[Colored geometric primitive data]
-- Opening Marker --
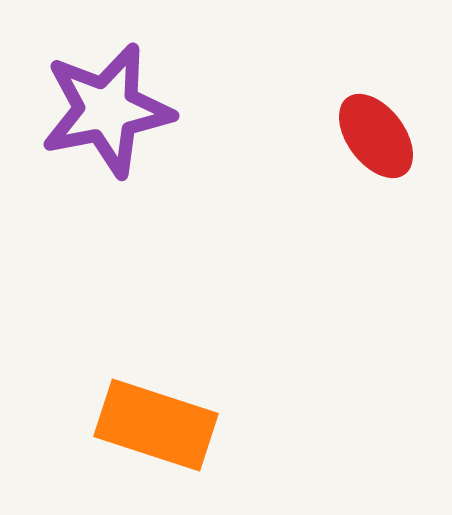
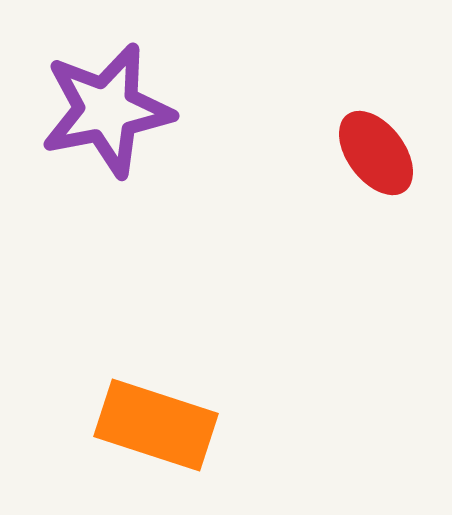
red ellipse: moved 17 px down
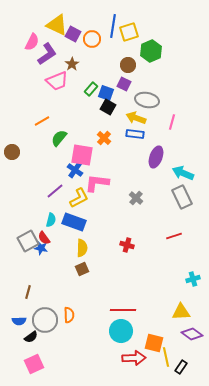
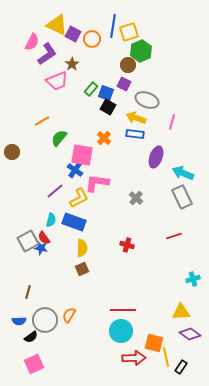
green hexagon at (151, 51): moved 10 px left
gray ellipse at (147, 100): rotated 10 degrees clockwise
orange semicircle at (69, 315): rotated 147 degrees counterclockwise
purple diamond at (192, 334): moved 2 px left
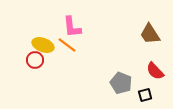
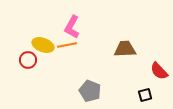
pink L-shape: rotated 35 degrees clockwise
brown trapezoid: moved 25 px left, 15 px down; rotated 120 degrees clockwise
orange line: rotated 48 degrees counterclockwise
red circle: moved 7 px left
red semicircle: moved 4 px right
gray pentagon: moved 31 px left, 8 px down
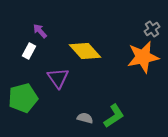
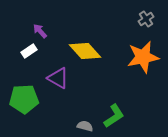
gray cross: moved 6 px left, 10 px up
white rectangle: rotated 28 degrees clockwise
purple triangle: rotated 25 degrees counterclockwise
green pentagon: moved 1 px right, 1 px down; rotated 12 degrees clockwise
gray semicircle: moved 8 px down
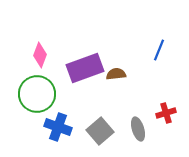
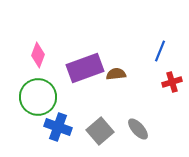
blue line: moved 1 px right, 1 px down
pink diamond: moved 2 px left
green circle: moved 1 px right, 3 px down
red cross: moved 6 px right, 31 px up
gray ellipse: rotated 25 degrees counterclockwise
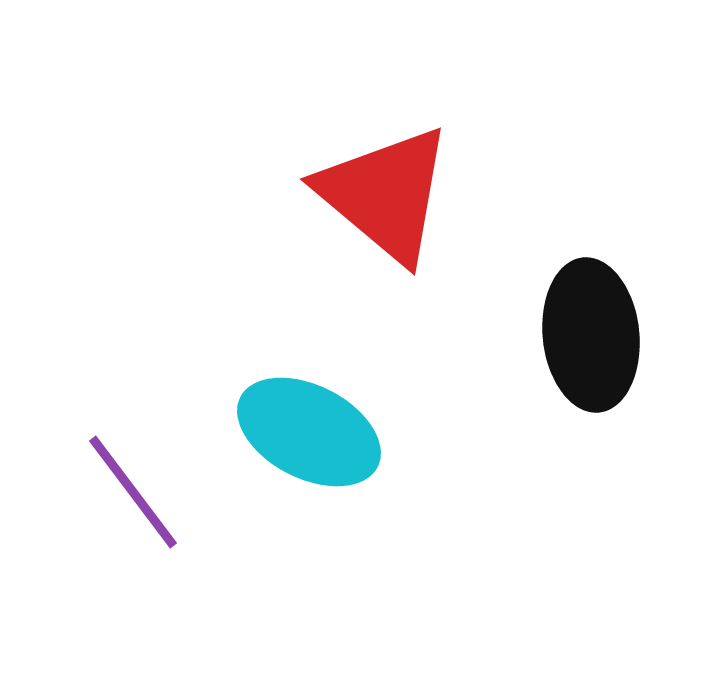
-- Closing Marker --
**Problem requirements:**
Without the pictures, copy out each entry exactly as it stands.

**Response:**
red ellipse: moved 17 px down
green hexagon at (151, 51): moved 10 px left
gray ellipse at (147, 100): rotated 10 degrees clockwise
orange semicircle at (69, 315): rotated 147 degrees counterclockwise
purple diamond at (192, 334): moved 2 px left
pink L-shape: rotated 35 degrees clockwise
brown trapezoid: moved 25 px left, 15 px down; rotated 120 degrees clockwise
orange line: rotated 48 degrees counterclockwise
red circle: moved 7 px left
red semicircle: moved 4 px right
gray pentagon: moved 31 px left, 8 px down
gray cross: moved 6 px left, 10 px up
white rectangle: rotated 28 degrees clockwise
purple triangle: rotated 25 degrees counterclockwise
green pentagon: moved 1 px right, 1 px down; rotated 12 degrees clockwise
gray semicircle: moved 8 px down
blue line: moved 1 px right, 1 px down
pink diamond: moved 2 px left
green circle: moved 1 px right, 3 px down
red cross: moved 6 px right, 31 px up
gray ellipse: rotated 25 degrees counterclockwise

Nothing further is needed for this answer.